-- AIM OF THE TASK --
From the material below, list every line containing "plus".
- Opening Delimiter -
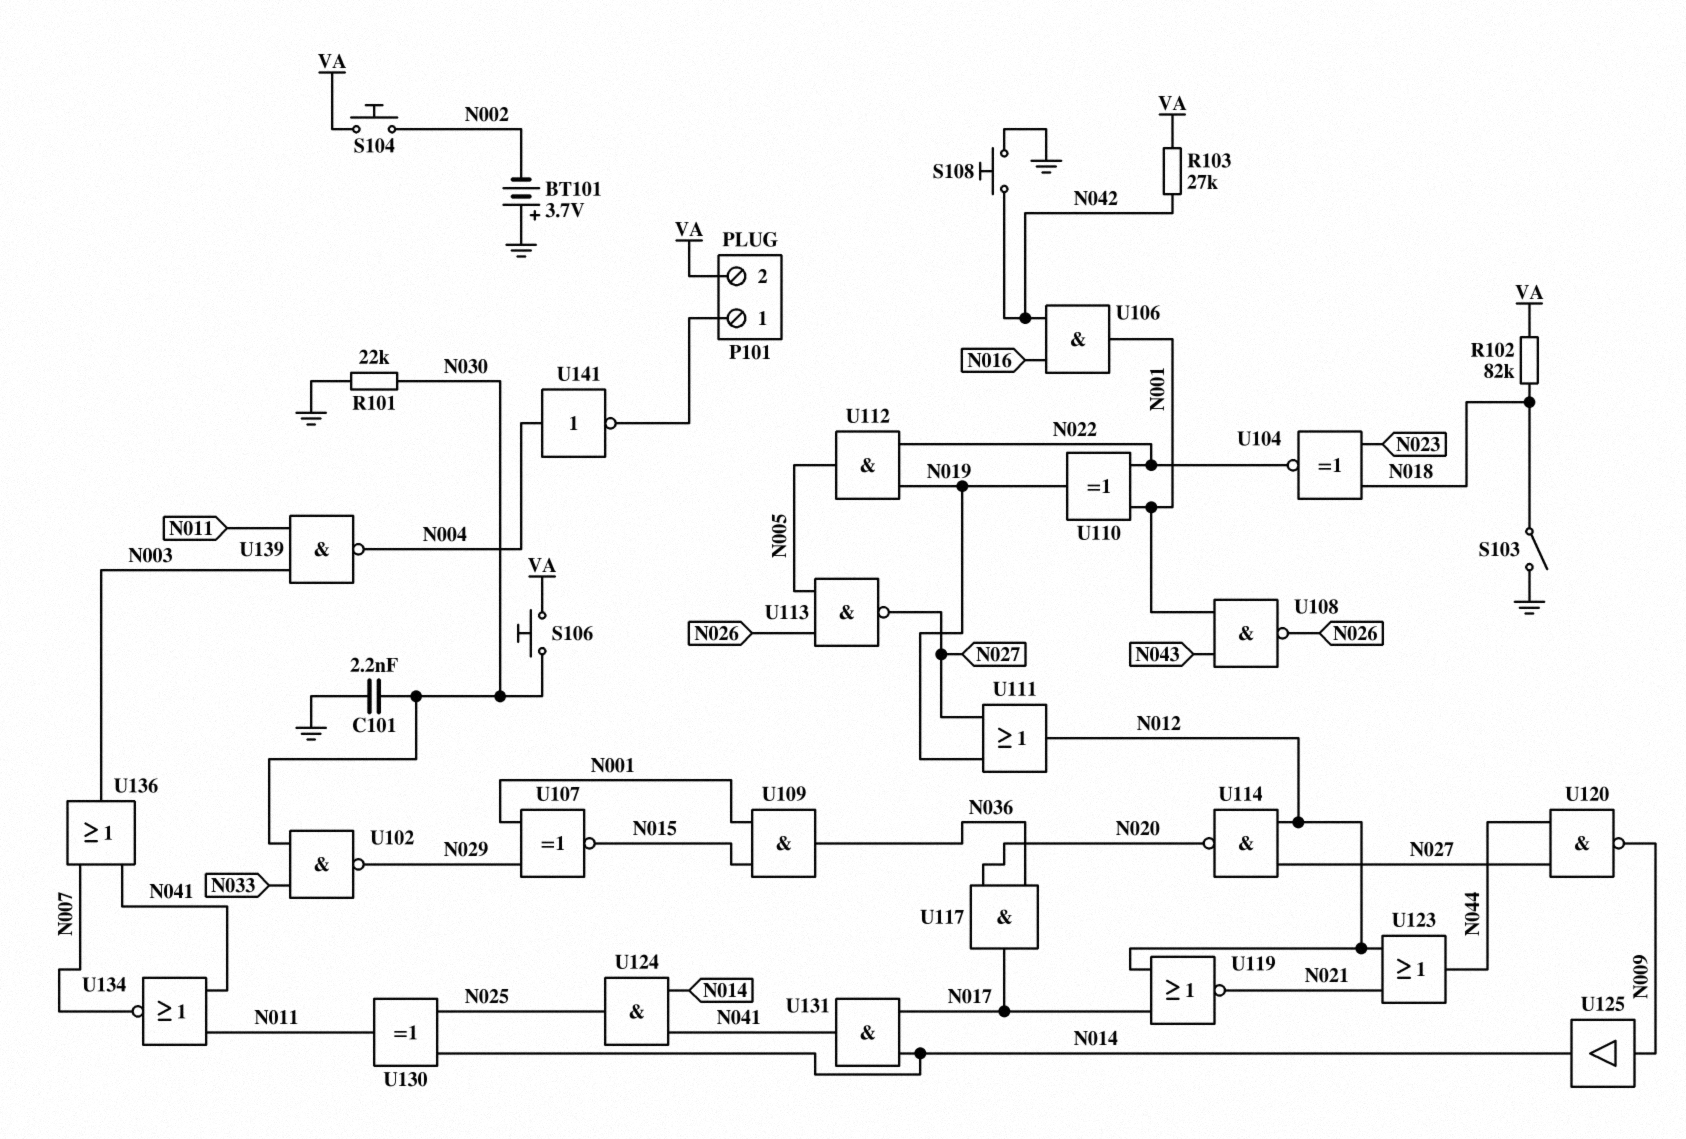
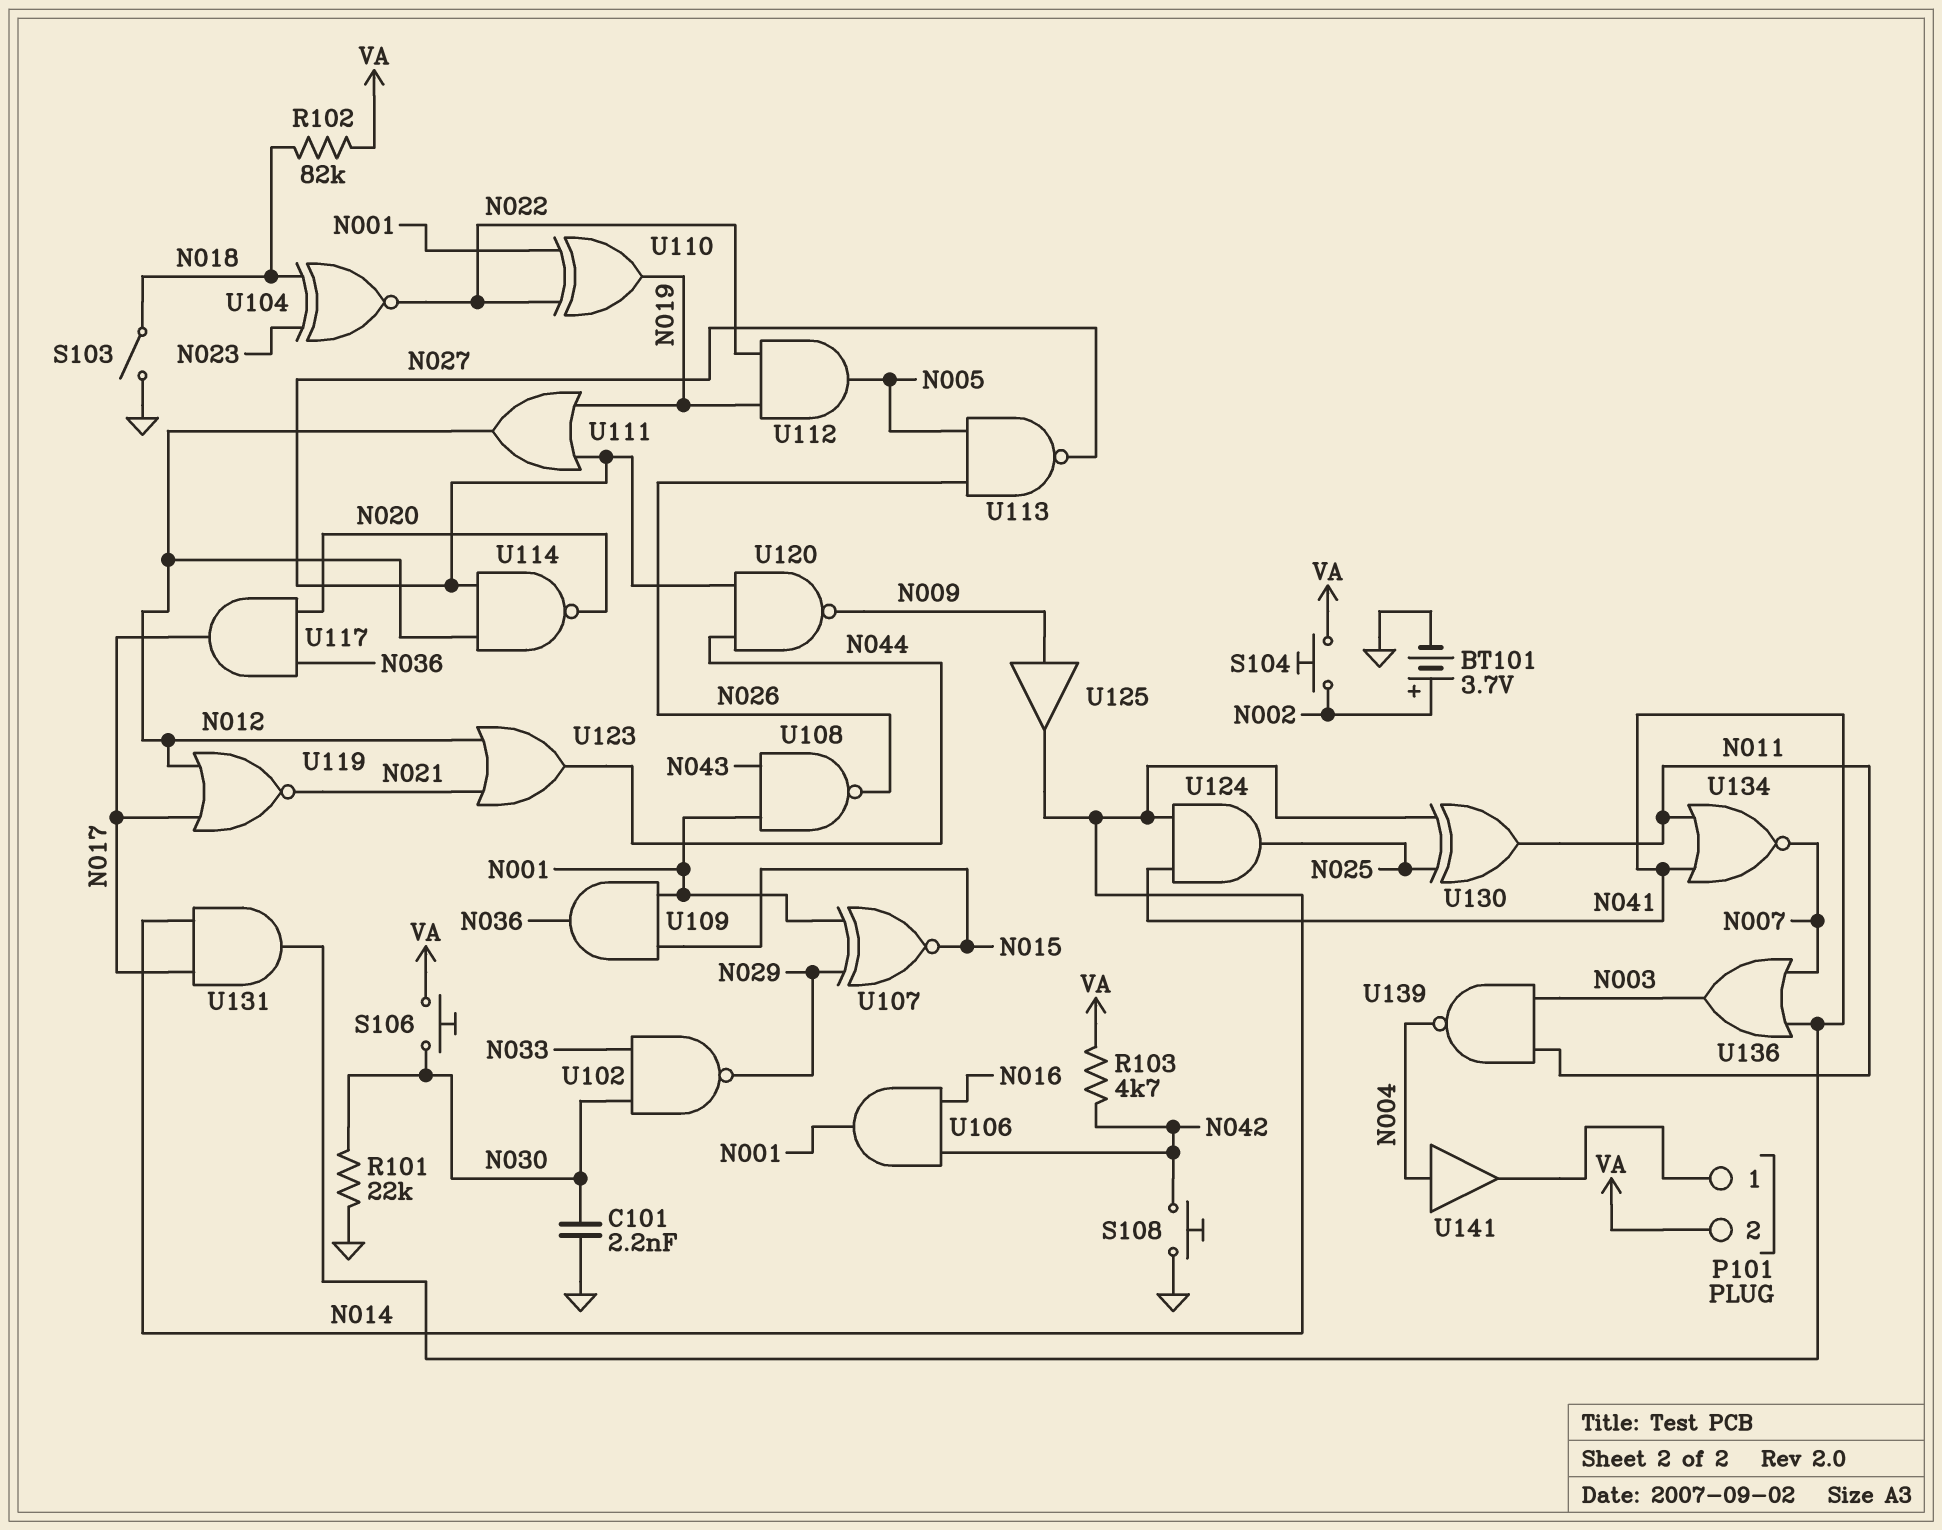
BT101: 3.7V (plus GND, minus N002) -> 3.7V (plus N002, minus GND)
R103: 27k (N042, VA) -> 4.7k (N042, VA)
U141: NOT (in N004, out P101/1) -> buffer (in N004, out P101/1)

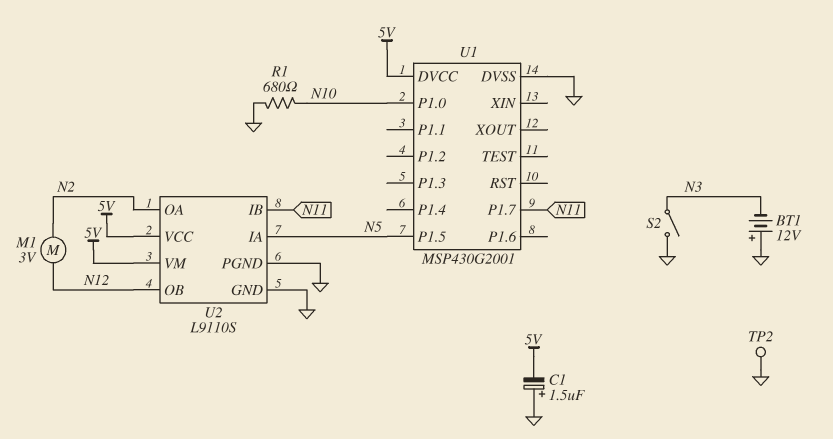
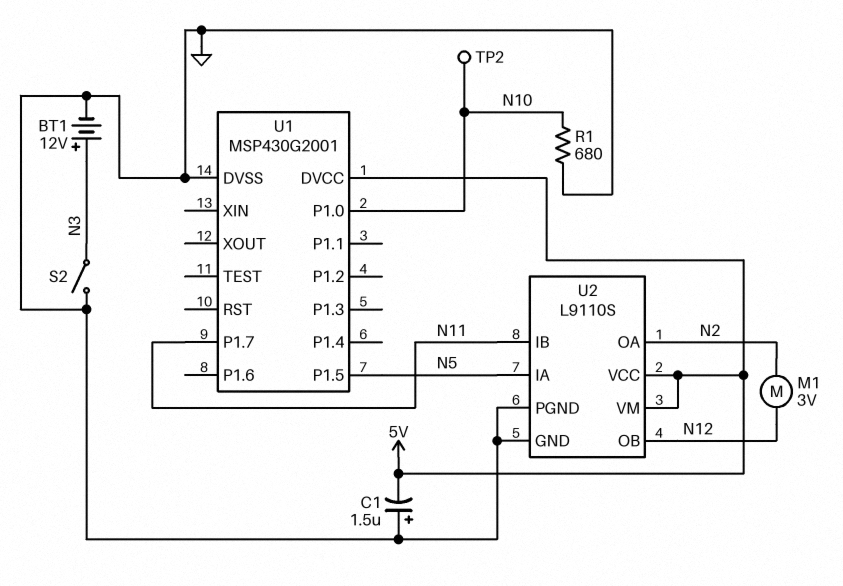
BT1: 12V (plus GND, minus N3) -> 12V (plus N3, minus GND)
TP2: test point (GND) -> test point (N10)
- Closing Delimiter -
-- EXERCISE SOLUTION --
BT101: 3.7V (plus GND, minus N002) -> 3.7V (plus N002, minus GND)
BT1: 12V (plus GND, minus N3) -> 12V (plus N3, minus GND)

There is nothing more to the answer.